> **DATA PROVIDED**:
+++

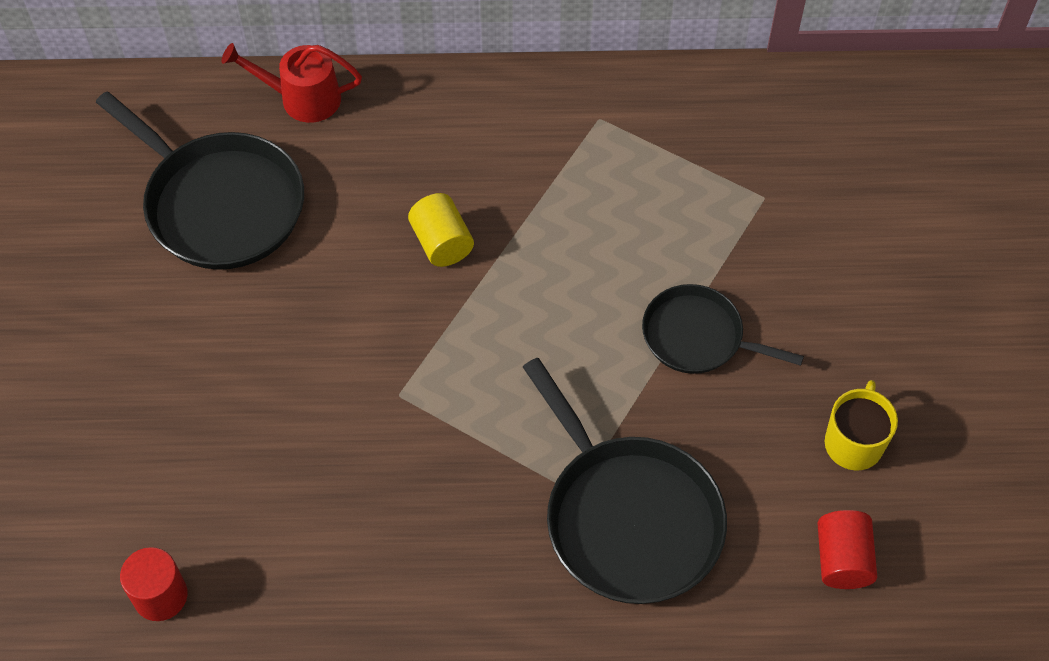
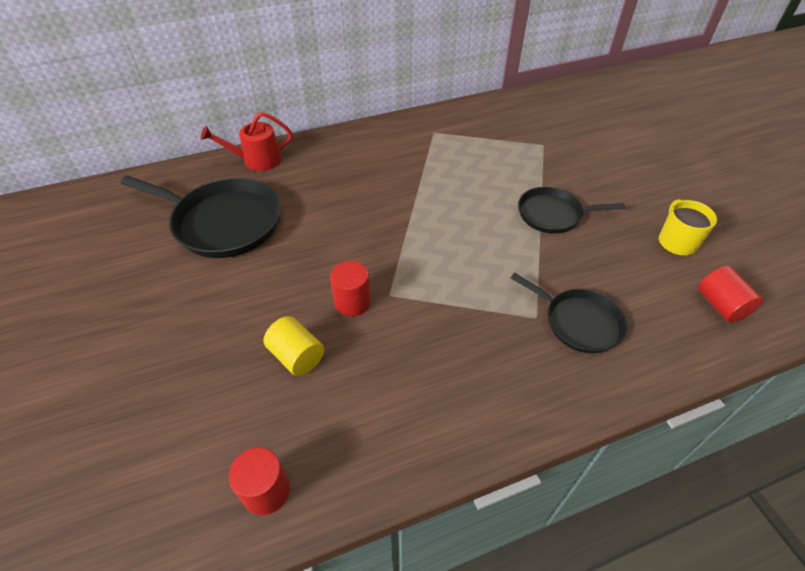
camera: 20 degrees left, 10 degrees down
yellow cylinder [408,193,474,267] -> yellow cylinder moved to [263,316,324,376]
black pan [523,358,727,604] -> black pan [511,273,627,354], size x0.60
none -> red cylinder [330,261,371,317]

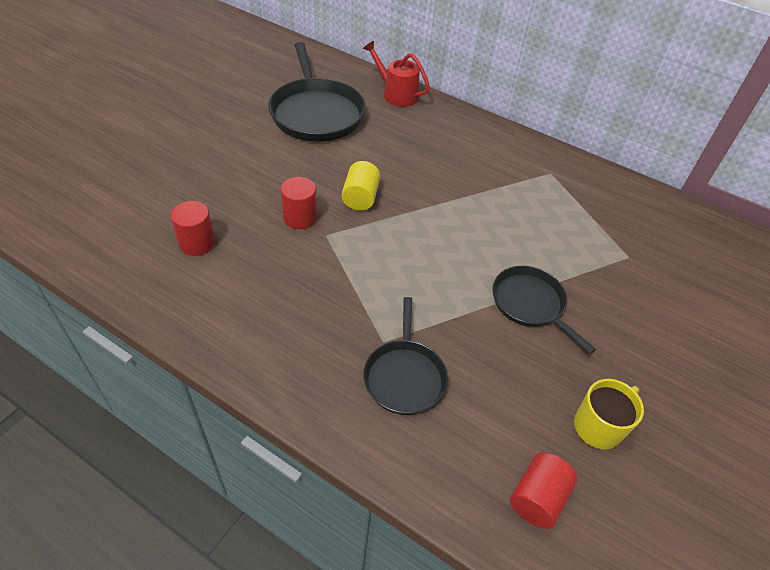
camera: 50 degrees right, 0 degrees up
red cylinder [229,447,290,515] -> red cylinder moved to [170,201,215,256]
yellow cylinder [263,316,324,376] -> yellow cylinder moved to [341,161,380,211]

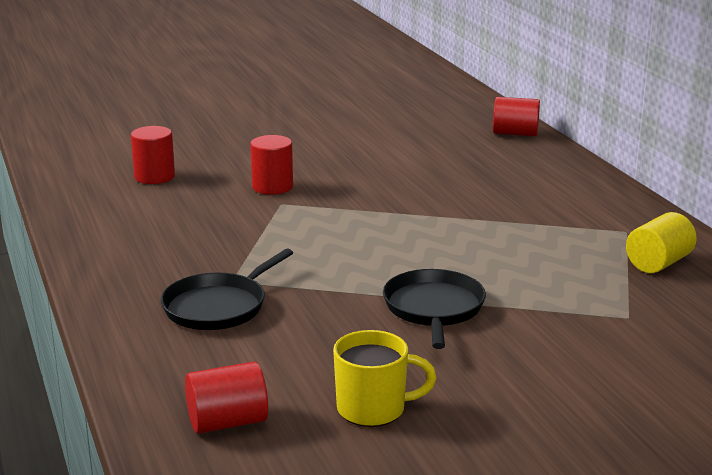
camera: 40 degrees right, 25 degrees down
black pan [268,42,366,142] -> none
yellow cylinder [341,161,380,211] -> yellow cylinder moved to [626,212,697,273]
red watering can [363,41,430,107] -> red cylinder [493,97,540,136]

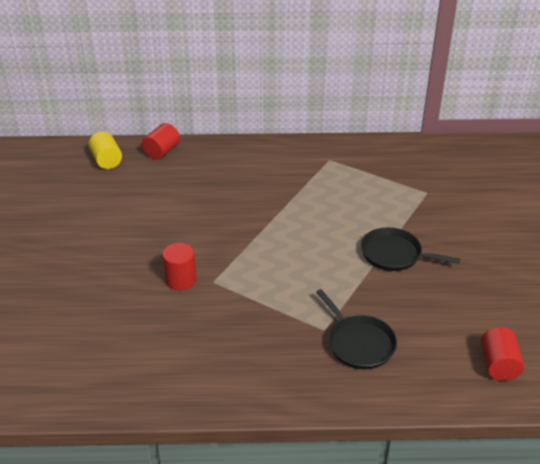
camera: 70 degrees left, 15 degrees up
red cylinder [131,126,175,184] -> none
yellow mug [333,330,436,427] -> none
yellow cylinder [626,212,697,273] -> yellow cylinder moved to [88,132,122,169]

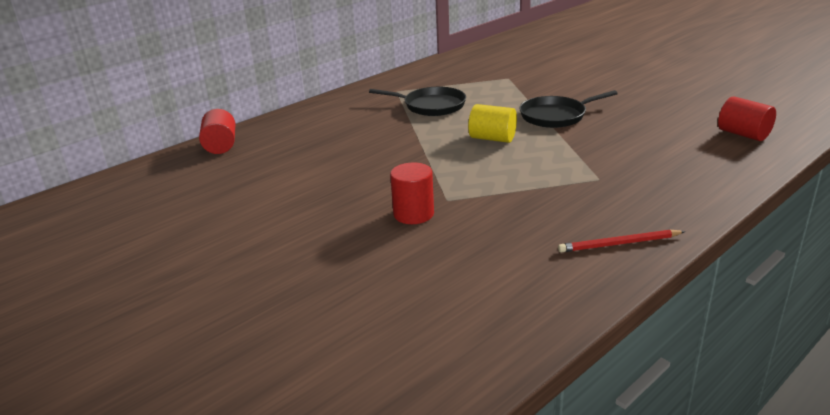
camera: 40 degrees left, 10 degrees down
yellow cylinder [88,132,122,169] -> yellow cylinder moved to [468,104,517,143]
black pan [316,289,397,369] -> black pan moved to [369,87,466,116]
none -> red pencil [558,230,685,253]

+++

> **TASK STATEMENT**:
Each entry should be output word for word, with no pictures carried over.

> **PROBLEM SOLUTION**:
camera: 20 degrees left, 10 degrees down
yellow cylinder [408,193,474,267] -> yellow cylinder moved to [263,316,324,376]
black pan [523,358,727,604] -> black pan [511,273,627,354], size x0.60
none -> red cylinder [330,261,371,317]

camera: 50 degrees right, 0 degrees up
red cylinder [229,447,290,515] -> red cylinder moved to [170,201,215,256]
yellow cylinder [263,316,324,376] -> yellow cylinder moved to [341,161,380,211]

camera: 40 degrees right, 25 degrees down
black pan [268,42,366,142] -> none
yellow cylinder [341,161,380,211] -> yellow cylinder moved to [626,212,697,273]
red watering can [363,41,430,107] -> red cylinder [493,97,540,136]

camera: 70 degrees left, 15 degrees up
red cylinder [131,126,175,184] -> none
yellow mug [333,330,436,427] -> none
yellow cylinder [626,212,697,273] -> yellow cylinder moved to [88,132,122,169]

camera: 40 degrees left, 10 degrees down
yellow cylinder [88,132,122,169] -> yellow cylinder moved to [468,104,517,143]
black pan [316,289,397,369] -> black pan moved to [369,87,466,116]
none -> red pencil [558,230,685,253]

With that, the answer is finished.